Copy, from the material below, each line that contains the word "camera".

===== GIVEN INFORMATION

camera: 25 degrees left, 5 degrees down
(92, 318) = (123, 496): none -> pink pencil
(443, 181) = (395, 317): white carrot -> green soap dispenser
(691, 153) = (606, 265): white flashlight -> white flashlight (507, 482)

==========
===== GIVEN INFORMATION

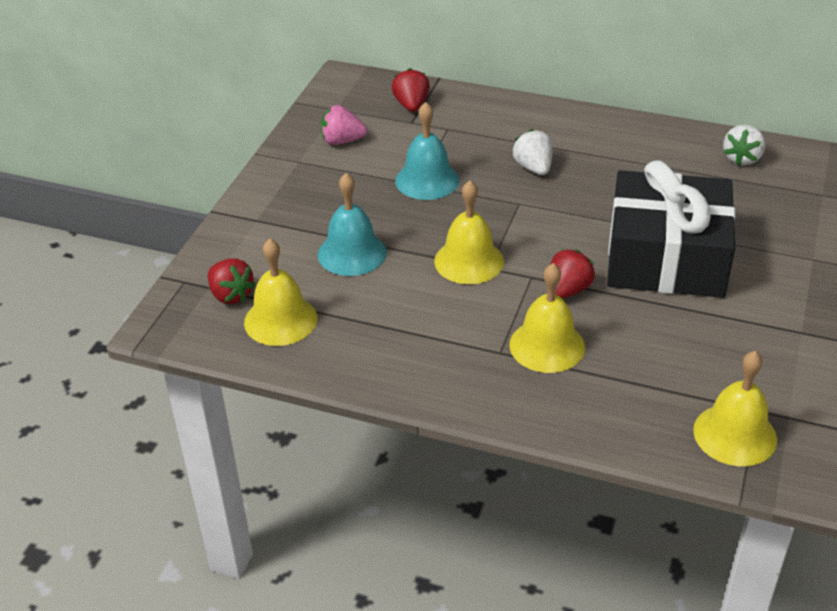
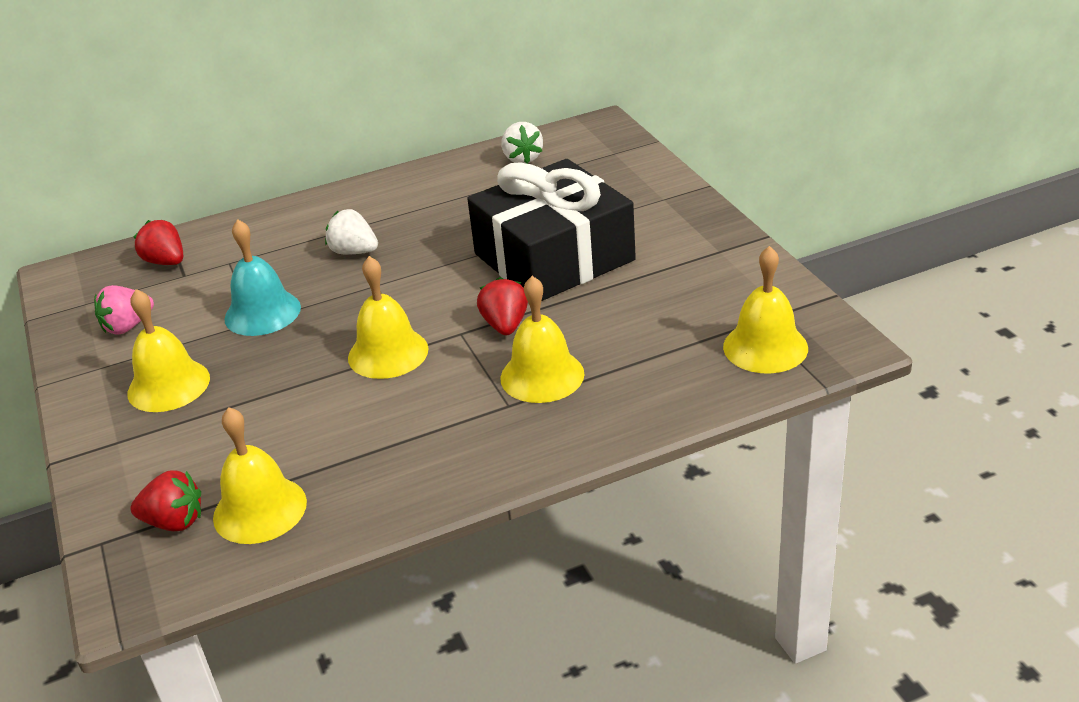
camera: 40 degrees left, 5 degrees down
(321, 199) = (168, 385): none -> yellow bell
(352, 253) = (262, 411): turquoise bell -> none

==========

▶ **REPLY TO THE TASK**
camera: 25 degrees left, 5 degrees down
camera: 40 degrees left, 5 degrees down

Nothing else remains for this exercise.